··· EXTRACTED RECORDS
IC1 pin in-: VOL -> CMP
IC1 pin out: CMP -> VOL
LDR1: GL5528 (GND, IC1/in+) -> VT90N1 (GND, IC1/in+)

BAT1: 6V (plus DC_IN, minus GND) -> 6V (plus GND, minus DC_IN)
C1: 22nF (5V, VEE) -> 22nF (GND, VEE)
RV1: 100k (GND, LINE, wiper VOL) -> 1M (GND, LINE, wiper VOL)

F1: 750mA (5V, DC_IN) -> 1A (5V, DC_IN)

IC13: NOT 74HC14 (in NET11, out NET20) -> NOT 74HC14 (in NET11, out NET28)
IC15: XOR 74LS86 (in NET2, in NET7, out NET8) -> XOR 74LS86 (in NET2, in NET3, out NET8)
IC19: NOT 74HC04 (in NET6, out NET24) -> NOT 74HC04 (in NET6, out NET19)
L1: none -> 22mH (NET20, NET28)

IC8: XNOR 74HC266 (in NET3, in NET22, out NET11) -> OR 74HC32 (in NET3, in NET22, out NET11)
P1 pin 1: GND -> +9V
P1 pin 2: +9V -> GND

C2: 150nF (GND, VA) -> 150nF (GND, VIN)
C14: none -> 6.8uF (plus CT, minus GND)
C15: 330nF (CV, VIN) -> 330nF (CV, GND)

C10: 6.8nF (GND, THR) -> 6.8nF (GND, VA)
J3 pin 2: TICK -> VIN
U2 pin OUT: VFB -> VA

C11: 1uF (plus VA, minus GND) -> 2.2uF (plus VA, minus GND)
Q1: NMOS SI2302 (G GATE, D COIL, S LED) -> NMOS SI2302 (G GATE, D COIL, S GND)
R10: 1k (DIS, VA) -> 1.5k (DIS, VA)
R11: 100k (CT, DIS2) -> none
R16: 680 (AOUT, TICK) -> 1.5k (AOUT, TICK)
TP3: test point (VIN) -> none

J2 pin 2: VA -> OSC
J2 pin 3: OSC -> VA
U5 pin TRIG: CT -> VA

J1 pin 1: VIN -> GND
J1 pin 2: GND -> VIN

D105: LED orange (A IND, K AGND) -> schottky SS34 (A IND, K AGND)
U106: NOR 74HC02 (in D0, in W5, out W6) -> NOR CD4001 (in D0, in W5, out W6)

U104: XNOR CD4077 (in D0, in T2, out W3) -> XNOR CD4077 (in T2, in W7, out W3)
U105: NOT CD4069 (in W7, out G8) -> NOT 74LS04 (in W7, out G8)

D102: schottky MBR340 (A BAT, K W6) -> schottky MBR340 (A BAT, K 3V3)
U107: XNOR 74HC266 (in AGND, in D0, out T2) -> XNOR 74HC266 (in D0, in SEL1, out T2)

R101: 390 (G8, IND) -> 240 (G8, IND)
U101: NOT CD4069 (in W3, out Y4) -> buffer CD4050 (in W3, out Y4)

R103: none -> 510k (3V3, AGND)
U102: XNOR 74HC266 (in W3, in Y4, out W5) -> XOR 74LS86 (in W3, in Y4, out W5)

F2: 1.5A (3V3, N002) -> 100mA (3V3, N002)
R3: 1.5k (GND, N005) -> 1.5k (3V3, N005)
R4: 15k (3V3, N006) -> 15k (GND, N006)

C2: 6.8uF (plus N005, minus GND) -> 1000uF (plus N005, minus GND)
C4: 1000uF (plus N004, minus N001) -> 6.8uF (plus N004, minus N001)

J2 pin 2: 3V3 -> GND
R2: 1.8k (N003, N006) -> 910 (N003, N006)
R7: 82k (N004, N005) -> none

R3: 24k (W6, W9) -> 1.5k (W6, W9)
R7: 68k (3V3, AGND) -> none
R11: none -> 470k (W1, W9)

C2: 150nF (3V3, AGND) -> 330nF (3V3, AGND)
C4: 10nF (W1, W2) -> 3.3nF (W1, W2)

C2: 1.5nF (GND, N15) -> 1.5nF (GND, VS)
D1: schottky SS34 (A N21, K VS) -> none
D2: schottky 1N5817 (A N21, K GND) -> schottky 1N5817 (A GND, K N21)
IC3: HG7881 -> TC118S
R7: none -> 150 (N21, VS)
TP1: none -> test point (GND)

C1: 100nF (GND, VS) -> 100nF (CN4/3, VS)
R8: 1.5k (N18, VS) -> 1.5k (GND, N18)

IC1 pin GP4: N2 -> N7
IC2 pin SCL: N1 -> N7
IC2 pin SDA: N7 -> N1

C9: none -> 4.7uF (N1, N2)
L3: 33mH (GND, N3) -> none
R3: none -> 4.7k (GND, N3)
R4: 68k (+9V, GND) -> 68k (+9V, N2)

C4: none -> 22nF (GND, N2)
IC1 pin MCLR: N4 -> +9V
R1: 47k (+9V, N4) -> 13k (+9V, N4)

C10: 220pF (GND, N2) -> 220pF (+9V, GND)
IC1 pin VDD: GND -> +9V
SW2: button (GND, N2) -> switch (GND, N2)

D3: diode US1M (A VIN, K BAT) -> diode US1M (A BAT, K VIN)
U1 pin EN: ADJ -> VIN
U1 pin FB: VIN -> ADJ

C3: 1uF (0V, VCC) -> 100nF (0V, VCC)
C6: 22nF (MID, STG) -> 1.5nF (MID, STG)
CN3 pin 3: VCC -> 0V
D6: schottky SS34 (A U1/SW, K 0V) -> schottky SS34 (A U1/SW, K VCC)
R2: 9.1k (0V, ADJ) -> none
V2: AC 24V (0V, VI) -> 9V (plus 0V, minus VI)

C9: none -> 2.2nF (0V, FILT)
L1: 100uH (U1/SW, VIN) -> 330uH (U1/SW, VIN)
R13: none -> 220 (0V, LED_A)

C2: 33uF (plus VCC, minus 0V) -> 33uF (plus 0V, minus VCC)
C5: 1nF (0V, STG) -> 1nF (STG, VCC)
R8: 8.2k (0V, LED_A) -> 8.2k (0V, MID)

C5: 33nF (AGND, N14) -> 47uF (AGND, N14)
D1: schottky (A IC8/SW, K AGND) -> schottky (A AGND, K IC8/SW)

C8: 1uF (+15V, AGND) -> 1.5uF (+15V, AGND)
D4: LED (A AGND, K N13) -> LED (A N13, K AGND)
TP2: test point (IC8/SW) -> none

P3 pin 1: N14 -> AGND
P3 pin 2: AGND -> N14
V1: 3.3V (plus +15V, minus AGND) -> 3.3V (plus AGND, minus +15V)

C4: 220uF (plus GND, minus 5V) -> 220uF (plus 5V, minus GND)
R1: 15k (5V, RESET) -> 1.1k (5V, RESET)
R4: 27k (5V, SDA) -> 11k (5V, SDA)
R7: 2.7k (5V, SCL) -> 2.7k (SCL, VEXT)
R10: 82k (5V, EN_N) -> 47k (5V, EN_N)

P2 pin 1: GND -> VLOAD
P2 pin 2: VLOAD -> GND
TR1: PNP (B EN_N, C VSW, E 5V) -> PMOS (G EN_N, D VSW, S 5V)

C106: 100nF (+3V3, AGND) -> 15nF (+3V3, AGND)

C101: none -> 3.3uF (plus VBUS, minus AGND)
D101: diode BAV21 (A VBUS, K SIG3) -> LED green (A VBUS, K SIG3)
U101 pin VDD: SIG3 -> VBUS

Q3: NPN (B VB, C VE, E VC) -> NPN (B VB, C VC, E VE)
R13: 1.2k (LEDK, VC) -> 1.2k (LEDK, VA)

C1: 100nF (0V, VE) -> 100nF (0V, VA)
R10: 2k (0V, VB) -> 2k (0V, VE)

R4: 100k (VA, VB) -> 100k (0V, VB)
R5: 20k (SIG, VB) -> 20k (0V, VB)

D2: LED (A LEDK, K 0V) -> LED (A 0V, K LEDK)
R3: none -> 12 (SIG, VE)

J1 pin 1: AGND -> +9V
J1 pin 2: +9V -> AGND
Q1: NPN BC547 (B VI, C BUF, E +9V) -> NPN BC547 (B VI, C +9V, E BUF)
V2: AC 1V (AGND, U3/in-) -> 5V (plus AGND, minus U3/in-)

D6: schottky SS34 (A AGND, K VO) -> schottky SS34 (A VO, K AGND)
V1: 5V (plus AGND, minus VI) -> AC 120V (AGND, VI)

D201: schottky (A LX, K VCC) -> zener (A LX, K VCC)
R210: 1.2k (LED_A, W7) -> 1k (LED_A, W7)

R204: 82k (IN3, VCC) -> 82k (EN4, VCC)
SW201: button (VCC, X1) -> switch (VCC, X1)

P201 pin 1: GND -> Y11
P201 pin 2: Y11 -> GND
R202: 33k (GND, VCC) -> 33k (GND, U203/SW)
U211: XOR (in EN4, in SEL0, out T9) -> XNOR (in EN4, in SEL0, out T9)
······
● PROMPT: Print, from the entries above, the line with "C11: 1uF (plus", the line with "J1 pin 2: GND -> VIN" and all lines between them, exactly and with nothing else.

● RESPONSE FOR THIS EXERCISE:
C11: 1uF (plus VA, minus GND) -> 2.2uF (plus VA, minus GND)
Q1: NMOS SI2302 (G GATE, D COIL, S LED) -> NMOS SI2302 (G GATE, D COIL, S GND)
R10: 1k (DIS, VA) -> 1.5k (DIS, VA)
R11: 100k (CT, DIS2) -> none
R16: 680 (AOUT, TICK) -> 1.5k (AOUT, TICK)
TP3: test point (VIN) -> none

J2 pin 2: VA -> OSC
J2 pin 3: OSC -> VA
U5 pin TRIG: CT -> VA

J1 pin 1: VIN -> GND
J1 pin 2: GND -> VIN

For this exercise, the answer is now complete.